Requirement:
Exact transcript, pictures excluded: write out every record below.

Object correspondence data:
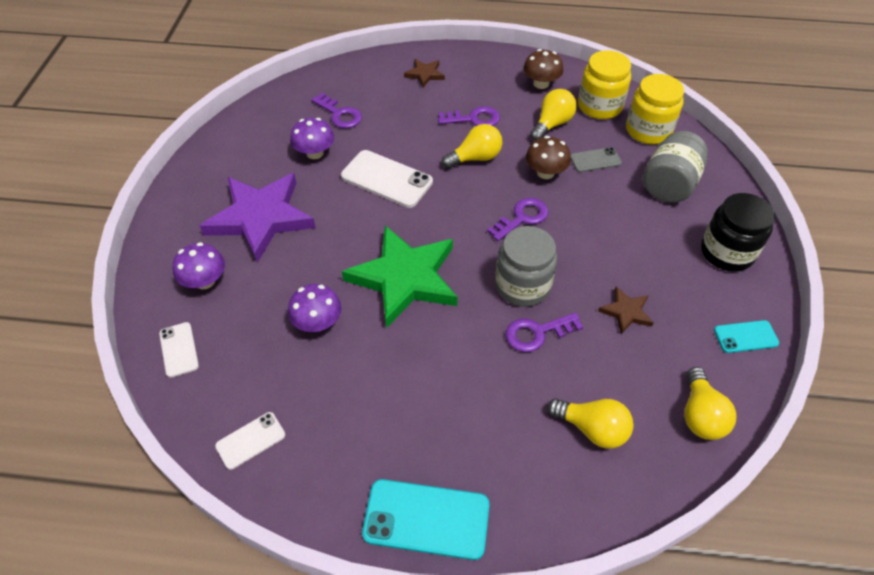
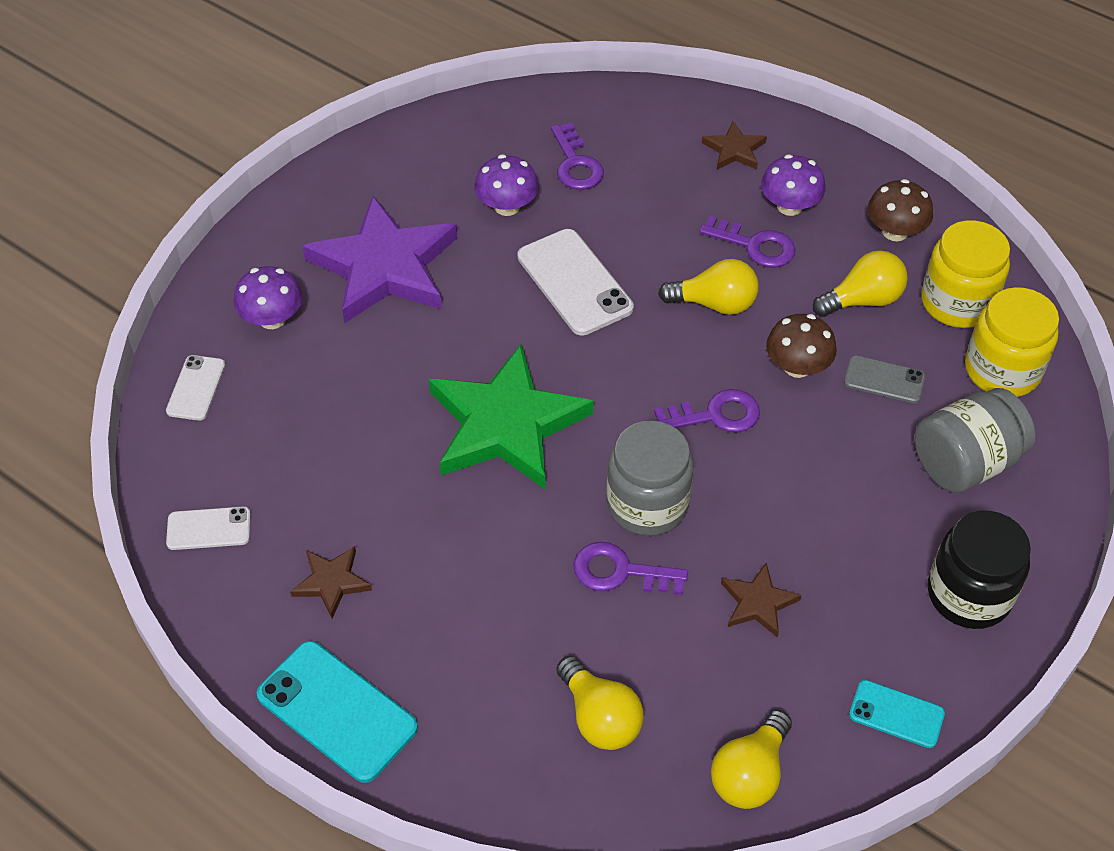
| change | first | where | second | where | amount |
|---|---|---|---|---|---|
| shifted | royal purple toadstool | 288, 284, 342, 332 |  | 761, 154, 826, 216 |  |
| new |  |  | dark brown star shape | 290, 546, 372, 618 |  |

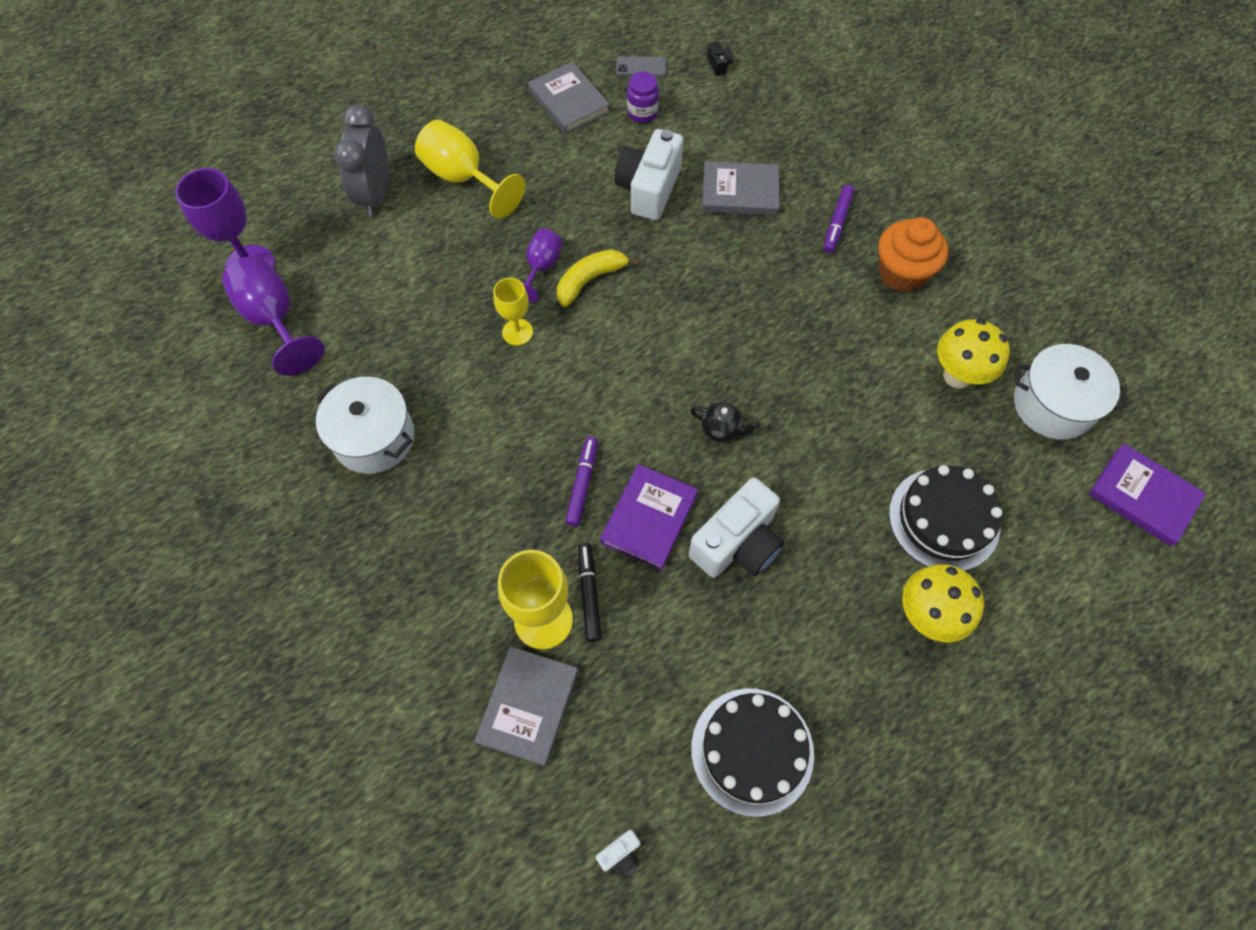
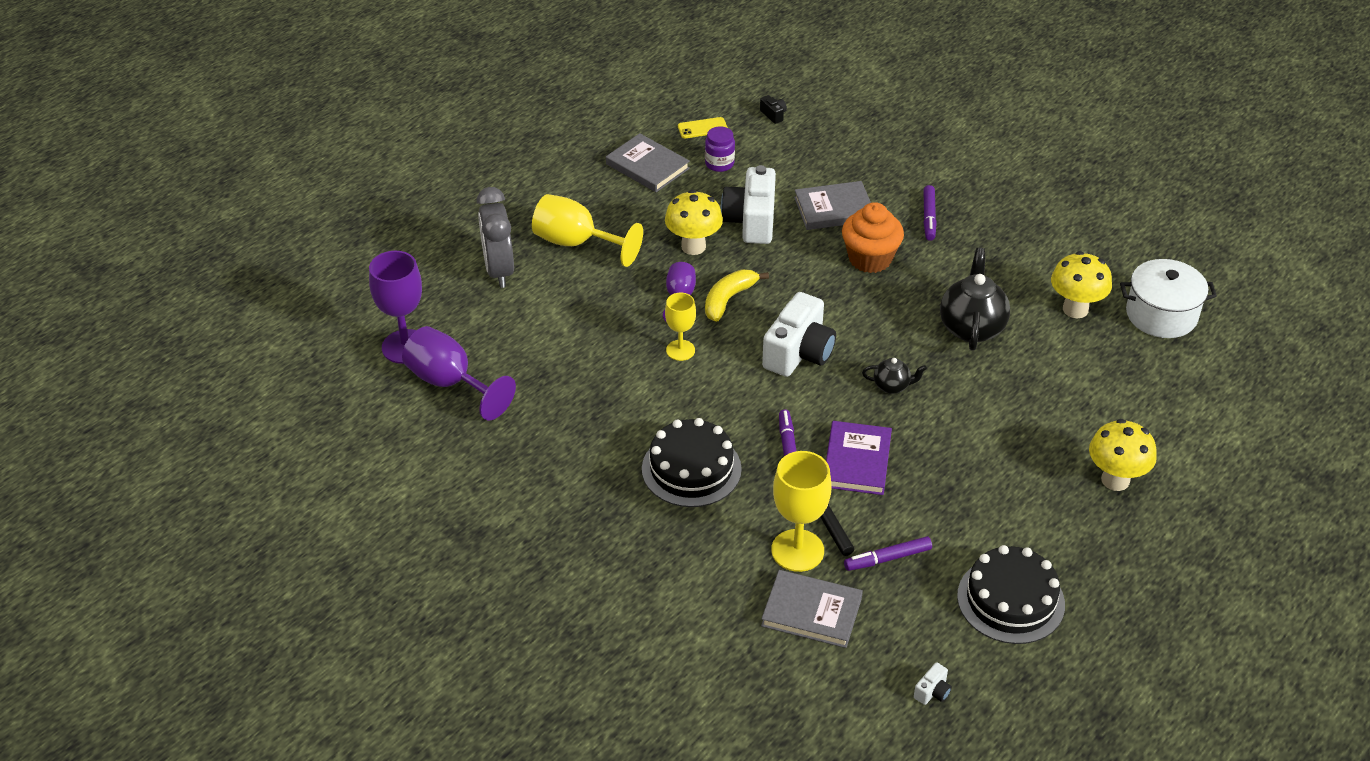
| change | first | where | second | where | amount |
|---|---|---|---|---|---|
| gone | pure white cooking pot | 316, 377, 414, 474 |  |  |  |
| rotated | ash-grey book | 475, 646, 579, 767 |  | 761, 570, 863, 648 | 75 degrees counterclockwise |
| repainted | ash-grey mobile phone | 616, 56, 666, 76 | yellow mobile phone | 678, 117, 728, 138 |  |
| shifted | pure white photo camera | 689, 477, 784, 578 |  | 762, 292, 836, 377 |  |
| shifted | orange muffin | 878, 217, 948, 292 |  | 842, 202, 904, 273 |  |
| shifted | ebony layer cake | 889, 465, 1002, 571 |  | 642, 418, 742, 507 |  |
| gone | royal purple book | 1088, 443, 1206, 546 |  |  |  |
| new |  |  | yellow toadstool | 665, 190, 723, 255 |  |
| new |  |  | royal purple marker | 844, 536, 932, 571 |  |
| new |  |  | ebony tea pot | 940, 248, 1010, 351 |  |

Output of the exercise:
| change | first | where | second | where | amount |
|---|---|---|---|---|---|
| shifted | royal purple toadstool | 288, 284, 342, 332 |  | 761, 154, 826, 216 |  |
| new |  |  | dark brown star shape | 290, 546, 372, 618 |  |

| change | first | where | second | where | amount |
|---|---|---|---|---|---|
| gone | pure white cooking pot | 316, 377, 414, 474 |  |  |  |
| rotated | ash-grey book | 475, 646, 579, 767 |  | 761, 570, 863, 648 | 75 degrees counterclockwise |
| repainted | ash-grey mobile phone | 616, 56, 666, 76 | yellow mobile phone | 678, 117, 728, 138 |  |
| shifted | pure white photo camera | 689, 477, 784, 578 |  | 762, 292, 836, 377 |  |
| shifted | orange muffin | 878, 217, 948, 292 |  | 842, 202, 904, 273 |  |
| shifted | ebony layer cake | 889, 465, 1002, 571 |  | 642, 418, 742, 507 |  |
| gone | royal purple book | 1088, 443, 1206, 546 |  |  |  |
| new |  |  | yellow toadstool | 665, 190, 723, 255 |  |
| new |  |  | royal purple marker | 844, 536, 932, 571 |  |
| new |  |  | ebony tea pot | 940, 248, 1010, 351 |  |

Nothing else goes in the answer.